## Try it
Give the number of lines in the material below that include "brick", and write nothing else.

## Data shown

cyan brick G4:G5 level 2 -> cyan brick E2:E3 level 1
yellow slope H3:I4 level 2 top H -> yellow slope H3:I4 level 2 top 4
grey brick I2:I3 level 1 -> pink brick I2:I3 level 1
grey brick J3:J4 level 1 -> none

## Answer box
3